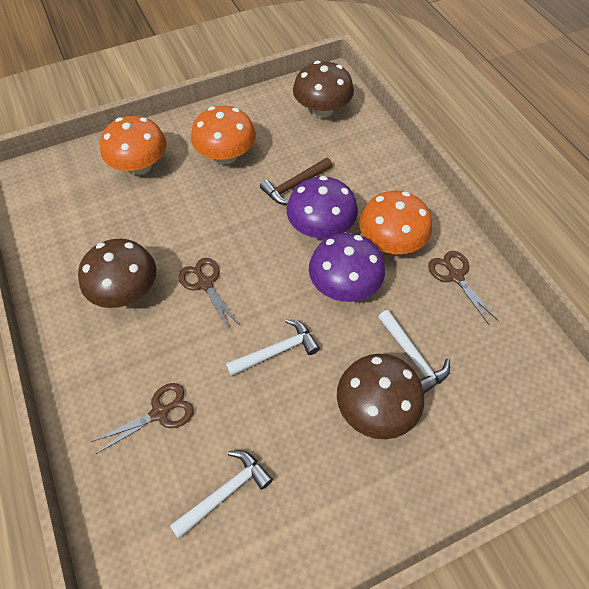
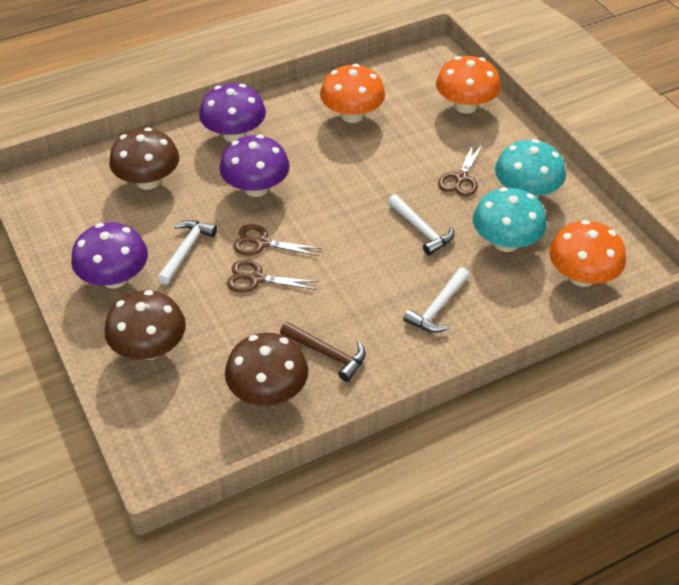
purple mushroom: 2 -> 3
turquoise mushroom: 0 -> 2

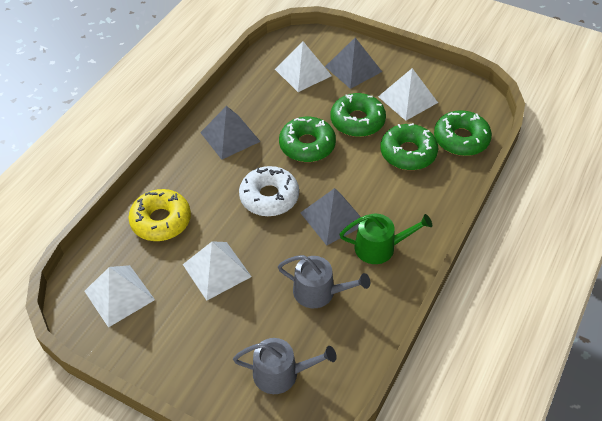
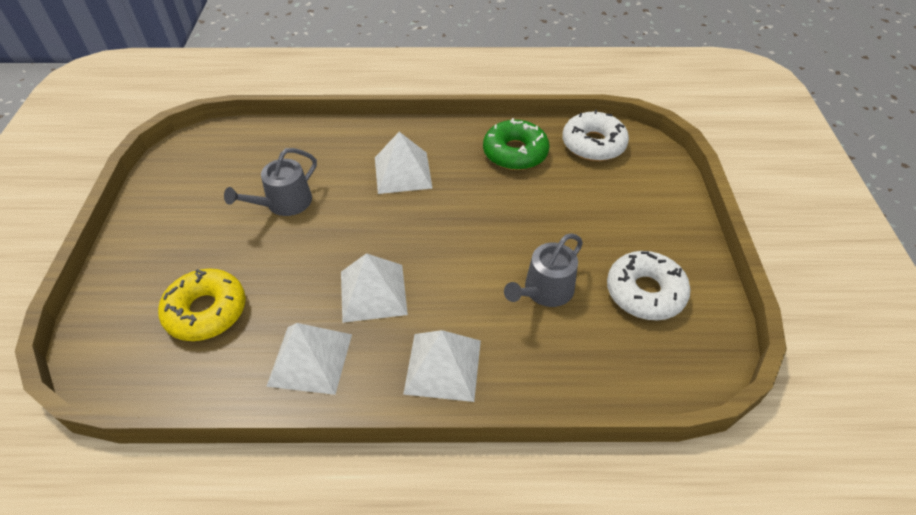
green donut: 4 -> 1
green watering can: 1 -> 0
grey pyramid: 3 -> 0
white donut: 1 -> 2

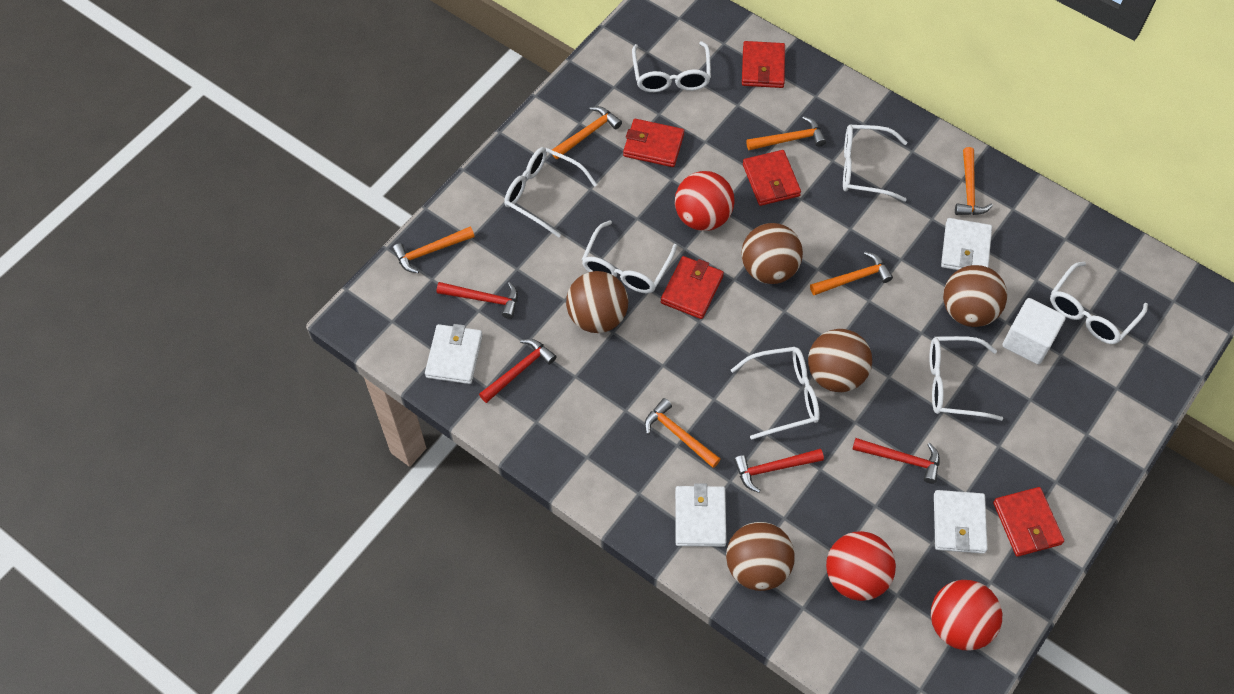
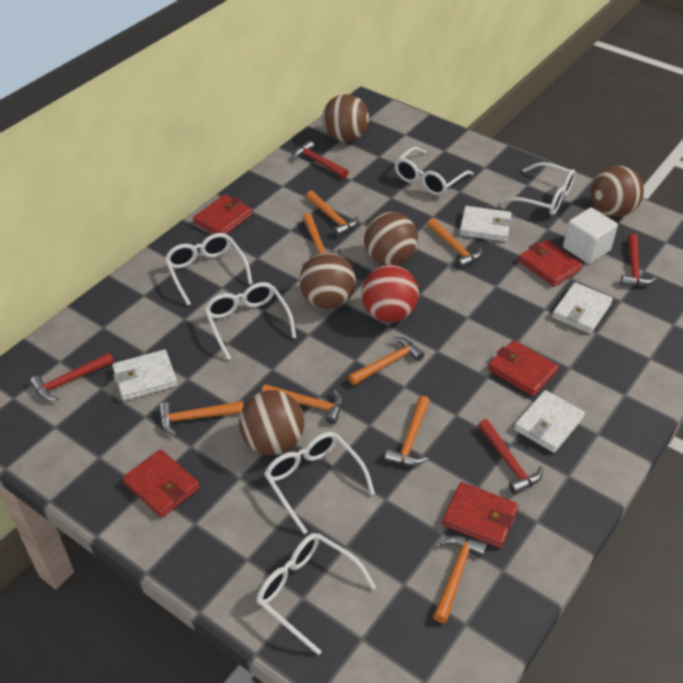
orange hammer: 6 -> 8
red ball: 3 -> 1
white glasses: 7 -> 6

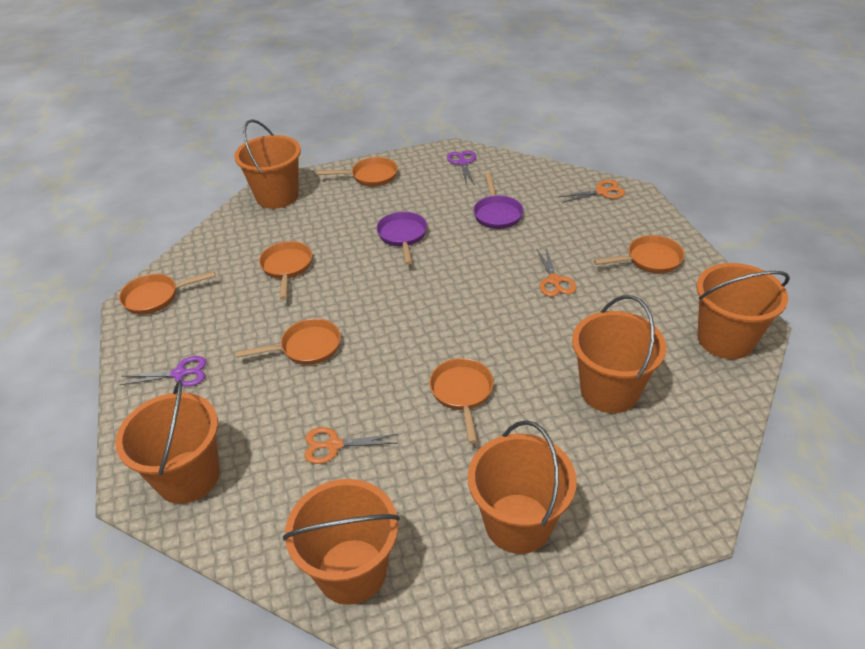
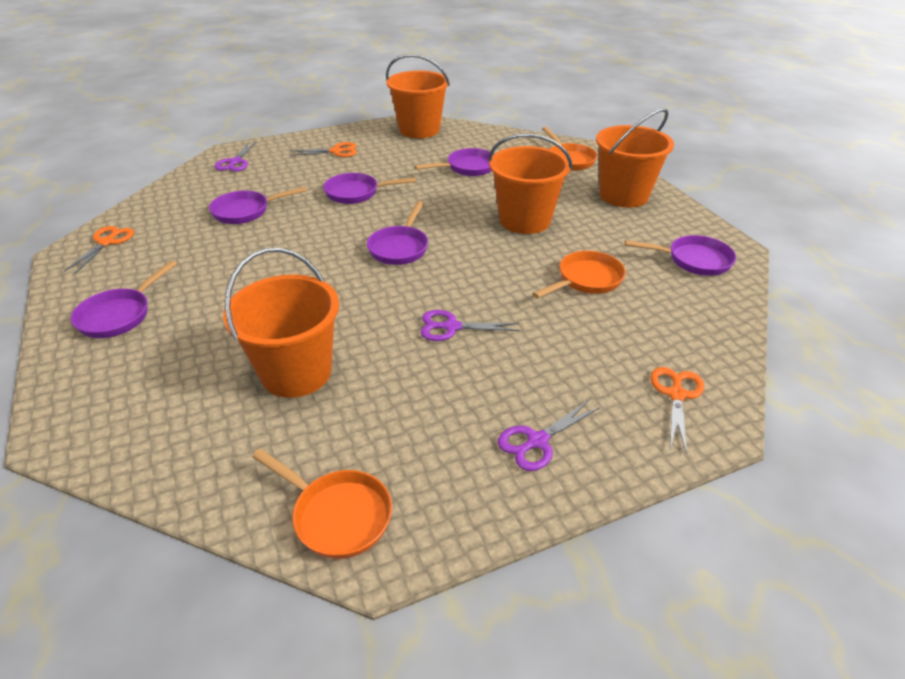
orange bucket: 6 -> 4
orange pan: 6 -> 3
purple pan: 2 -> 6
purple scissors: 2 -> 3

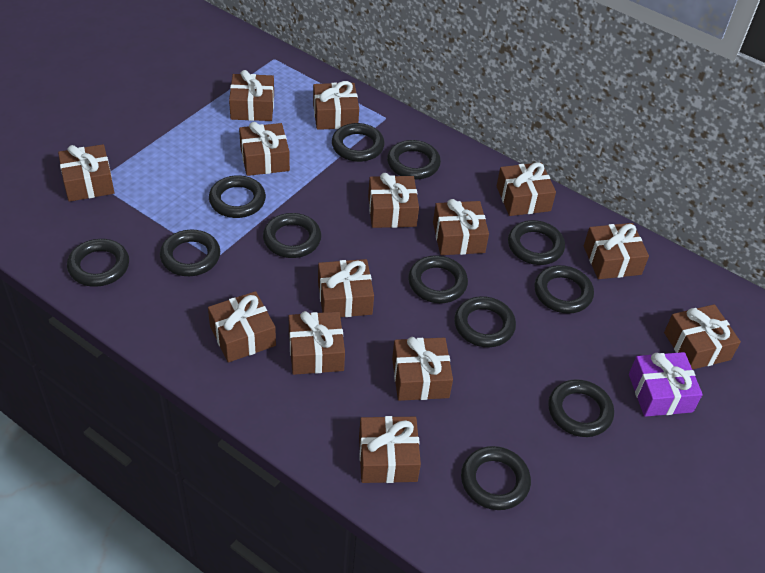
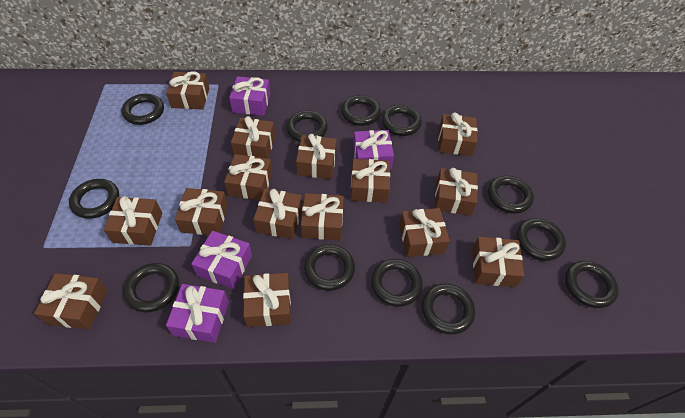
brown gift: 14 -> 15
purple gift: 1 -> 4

§

**Task to complete**: When a line in the material above contains the word "green", copy that line out.

**Output for this task**:
green donut: 4 -> 1
green watering can: 1 -> 0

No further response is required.